Exercise data:
....................

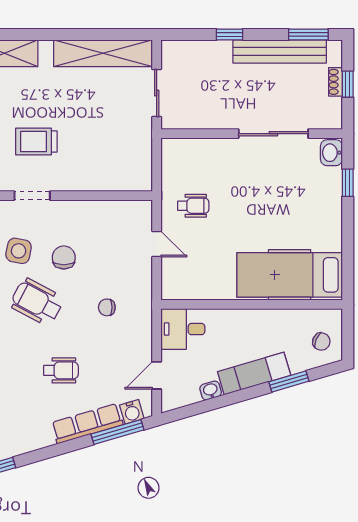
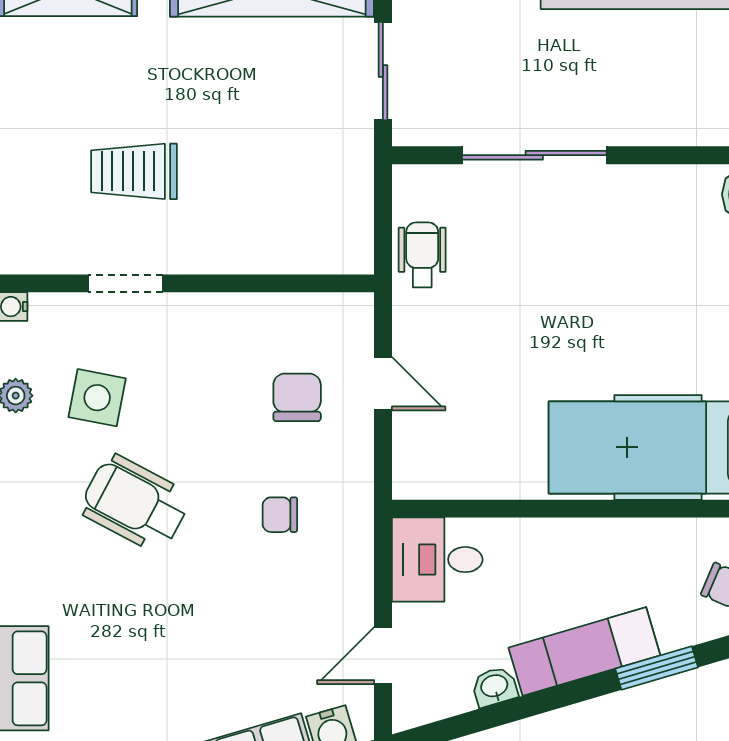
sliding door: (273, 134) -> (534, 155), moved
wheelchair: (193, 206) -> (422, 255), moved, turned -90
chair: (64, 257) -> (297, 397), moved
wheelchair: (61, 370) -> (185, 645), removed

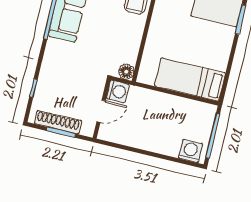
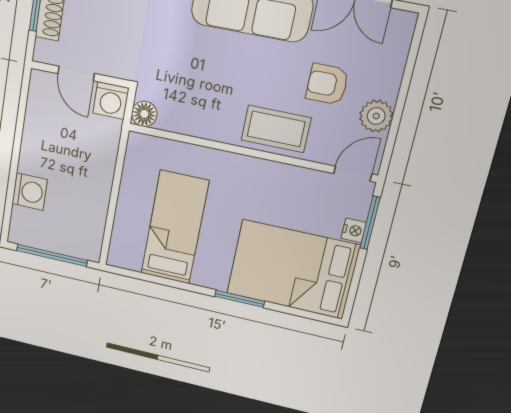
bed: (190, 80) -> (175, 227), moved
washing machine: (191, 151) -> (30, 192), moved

....................

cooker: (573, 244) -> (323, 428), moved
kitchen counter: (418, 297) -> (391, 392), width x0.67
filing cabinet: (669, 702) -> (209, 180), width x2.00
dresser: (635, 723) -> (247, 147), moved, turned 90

....................

Task prompt: Scan the material above for lines holding the string "wheelchair" and copy those lines.

Answer:
wheelchair: (193, 206) -> (422, 255), moved, turned -90
wheelchair: (61, 370) -> (185, 645), removed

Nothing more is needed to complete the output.